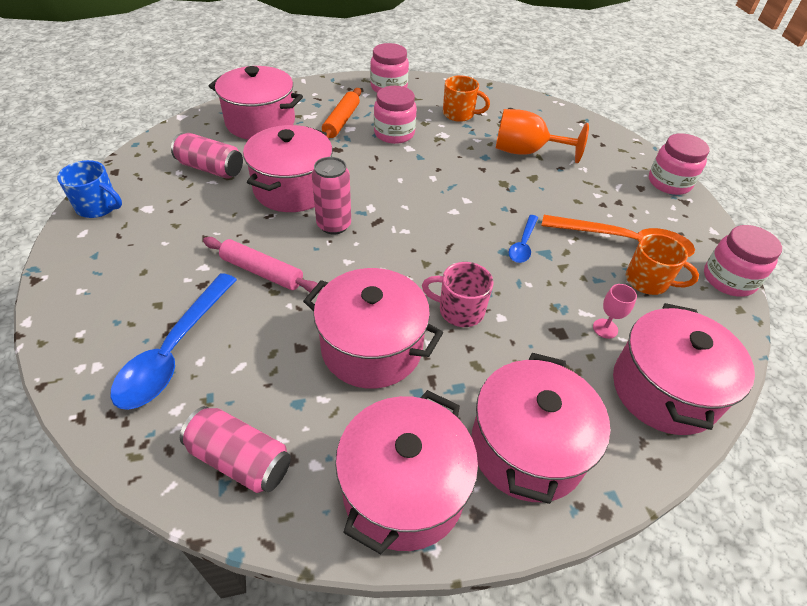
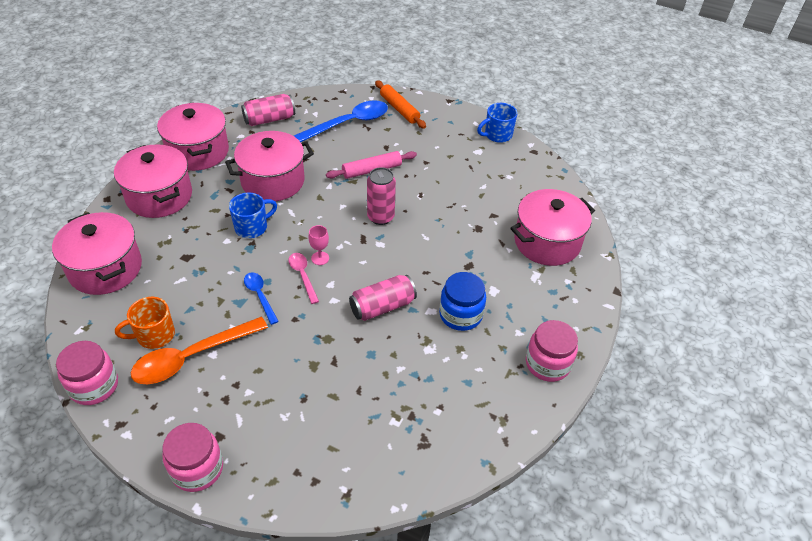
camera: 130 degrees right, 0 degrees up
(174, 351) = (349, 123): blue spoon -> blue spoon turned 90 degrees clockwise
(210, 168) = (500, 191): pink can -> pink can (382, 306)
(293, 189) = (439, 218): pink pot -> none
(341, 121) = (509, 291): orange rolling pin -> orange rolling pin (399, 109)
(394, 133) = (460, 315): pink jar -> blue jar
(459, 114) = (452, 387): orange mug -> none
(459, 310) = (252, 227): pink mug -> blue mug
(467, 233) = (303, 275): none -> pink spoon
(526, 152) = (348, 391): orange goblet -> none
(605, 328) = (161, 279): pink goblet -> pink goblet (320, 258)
··········
What to work on :: Please reprint the whole listing exactly and omit its pictures.

Answer for this exercise ::
camera: 130 degrees right, 0 degrees up
(174, 351) = (349, 123): blue spoon -> blue spoon turned 90 degrees clockwise
(210, 168) = (500, 191): pink can -> pink can (382, 306)
(293, 189) = (439, 218): pink pot -> none
(341, 121) = (509, 291): orange rolling pin -> orange rolling pin (399, 109)
(394, 133) = (460, 315): pink jar -> blue jar
(459, 114) = (452, 387): orange mug -> none
(459, 310) = (252, 227): pink mug -> blue mug
(467, 233) = (303, 275): none -> pink spoon
(526, 152) = (348, 391): orange goblet -> none
(605, 328) = (161, 279): pink goblet -> pink goblet (320, 258)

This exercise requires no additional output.